# WORK REQUIRED
Wherever a line holds the word "yellow", copy that line from the data.

Scene edit records:
+ + +

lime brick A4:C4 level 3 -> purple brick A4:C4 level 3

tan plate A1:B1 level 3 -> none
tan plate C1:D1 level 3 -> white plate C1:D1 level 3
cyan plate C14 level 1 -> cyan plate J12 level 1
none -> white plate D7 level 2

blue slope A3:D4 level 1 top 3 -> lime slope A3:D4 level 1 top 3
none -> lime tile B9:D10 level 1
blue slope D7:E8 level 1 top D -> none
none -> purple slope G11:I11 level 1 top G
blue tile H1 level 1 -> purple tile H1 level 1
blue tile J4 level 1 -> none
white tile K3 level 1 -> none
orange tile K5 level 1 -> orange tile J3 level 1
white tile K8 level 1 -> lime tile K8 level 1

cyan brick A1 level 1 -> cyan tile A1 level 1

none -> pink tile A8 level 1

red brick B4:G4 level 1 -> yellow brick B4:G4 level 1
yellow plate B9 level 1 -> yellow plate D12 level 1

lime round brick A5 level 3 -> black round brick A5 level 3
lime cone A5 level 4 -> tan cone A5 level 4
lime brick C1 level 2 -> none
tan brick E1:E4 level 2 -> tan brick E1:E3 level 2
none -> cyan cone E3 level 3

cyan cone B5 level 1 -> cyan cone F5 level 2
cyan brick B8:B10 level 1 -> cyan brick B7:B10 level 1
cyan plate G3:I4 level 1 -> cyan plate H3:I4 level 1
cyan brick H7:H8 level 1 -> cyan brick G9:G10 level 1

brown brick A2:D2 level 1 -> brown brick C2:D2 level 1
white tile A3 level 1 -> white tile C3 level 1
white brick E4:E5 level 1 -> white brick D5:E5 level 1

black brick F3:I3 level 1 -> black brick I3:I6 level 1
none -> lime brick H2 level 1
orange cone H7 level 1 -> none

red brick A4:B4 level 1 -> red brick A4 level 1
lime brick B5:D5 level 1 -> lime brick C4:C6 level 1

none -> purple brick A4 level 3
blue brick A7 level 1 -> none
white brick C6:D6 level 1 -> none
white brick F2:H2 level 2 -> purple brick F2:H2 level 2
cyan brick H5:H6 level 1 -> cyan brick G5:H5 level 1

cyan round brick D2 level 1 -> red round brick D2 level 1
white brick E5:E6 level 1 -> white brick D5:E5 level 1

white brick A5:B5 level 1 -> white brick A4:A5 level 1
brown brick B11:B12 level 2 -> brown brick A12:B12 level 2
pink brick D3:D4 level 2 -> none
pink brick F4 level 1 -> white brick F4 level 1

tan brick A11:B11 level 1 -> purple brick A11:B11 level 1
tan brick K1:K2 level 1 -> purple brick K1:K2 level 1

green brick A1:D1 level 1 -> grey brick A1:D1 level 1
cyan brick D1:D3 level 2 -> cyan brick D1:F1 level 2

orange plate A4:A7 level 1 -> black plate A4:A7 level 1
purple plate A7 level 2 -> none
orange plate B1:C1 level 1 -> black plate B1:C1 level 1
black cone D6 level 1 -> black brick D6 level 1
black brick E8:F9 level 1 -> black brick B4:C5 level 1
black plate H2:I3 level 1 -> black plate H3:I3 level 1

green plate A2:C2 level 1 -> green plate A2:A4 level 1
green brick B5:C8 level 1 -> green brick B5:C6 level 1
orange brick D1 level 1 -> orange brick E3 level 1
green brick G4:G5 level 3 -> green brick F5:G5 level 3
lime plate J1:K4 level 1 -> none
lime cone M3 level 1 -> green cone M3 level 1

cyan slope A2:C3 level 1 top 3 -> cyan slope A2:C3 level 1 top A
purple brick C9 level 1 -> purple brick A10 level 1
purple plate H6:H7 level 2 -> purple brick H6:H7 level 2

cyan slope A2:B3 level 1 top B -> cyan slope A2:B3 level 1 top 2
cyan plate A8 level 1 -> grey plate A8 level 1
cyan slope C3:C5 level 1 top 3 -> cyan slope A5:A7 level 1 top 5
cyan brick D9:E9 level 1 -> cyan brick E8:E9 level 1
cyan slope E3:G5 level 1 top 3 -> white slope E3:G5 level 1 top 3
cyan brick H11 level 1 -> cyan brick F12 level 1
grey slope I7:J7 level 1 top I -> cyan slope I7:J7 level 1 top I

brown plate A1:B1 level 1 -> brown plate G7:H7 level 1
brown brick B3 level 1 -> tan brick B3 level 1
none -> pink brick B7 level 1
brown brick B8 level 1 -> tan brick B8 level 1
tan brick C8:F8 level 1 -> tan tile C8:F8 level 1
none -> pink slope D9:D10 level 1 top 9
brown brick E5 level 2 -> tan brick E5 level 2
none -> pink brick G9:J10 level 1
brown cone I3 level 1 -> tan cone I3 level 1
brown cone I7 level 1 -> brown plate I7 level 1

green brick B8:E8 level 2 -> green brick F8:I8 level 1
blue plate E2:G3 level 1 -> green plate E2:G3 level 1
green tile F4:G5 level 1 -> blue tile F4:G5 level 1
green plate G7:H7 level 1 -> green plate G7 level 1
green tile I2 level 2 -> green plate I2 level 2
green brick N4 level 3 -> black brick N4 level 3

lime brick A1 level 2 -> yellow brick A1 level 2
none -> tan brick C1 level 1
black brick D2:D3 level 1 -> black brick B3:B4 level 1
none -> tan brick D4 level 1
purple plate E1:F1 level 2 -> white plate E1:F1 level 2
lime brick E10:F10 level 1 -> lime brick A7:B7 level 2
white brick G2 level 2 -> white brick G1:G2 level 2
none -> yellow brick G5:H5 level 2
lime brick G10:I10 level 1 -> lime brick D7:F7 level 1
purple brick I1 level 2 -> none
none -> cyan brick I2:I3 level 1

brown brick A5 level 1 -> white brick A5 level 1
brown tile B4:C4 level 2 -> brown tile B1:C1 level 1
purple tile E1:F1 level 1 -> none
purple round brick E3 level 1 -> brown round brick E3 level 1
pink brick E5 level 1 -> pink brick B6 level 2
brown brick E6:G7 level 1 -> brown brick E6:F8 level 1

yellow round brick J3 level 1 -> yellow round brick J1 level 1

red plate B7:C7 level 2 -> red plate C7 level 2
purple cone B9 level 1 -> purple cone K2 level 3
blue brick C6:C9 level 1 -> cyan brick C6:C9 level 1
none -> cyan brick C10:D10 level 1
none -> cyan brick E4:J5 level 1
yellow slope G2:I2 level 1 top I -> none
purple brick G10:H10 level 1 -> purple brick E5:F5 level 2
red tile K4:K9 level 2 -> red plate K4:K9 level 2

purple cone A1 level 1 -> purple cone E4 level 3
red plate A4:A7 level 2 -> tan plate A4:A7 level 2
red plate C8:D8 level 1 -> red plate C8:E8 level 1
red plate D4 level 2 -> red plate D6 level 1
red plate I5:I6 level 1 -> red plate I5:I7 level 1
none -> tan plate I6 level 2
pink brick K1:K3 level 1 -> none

+ + +

# REPLY
red brick B4:G4 level 1 -> yellow brick B4:G4 level 1
yellow plate B9 level 1 -> yellow plate D12 level 1
lime brick A1 level 2 -> yellow brick A1 level 2
none -> yellow brick G5:H5 level 2
yellow round brick J3 level 1 -> yellow round brick J1 level 1
yellow slope G2:I2 level 1 top I -> none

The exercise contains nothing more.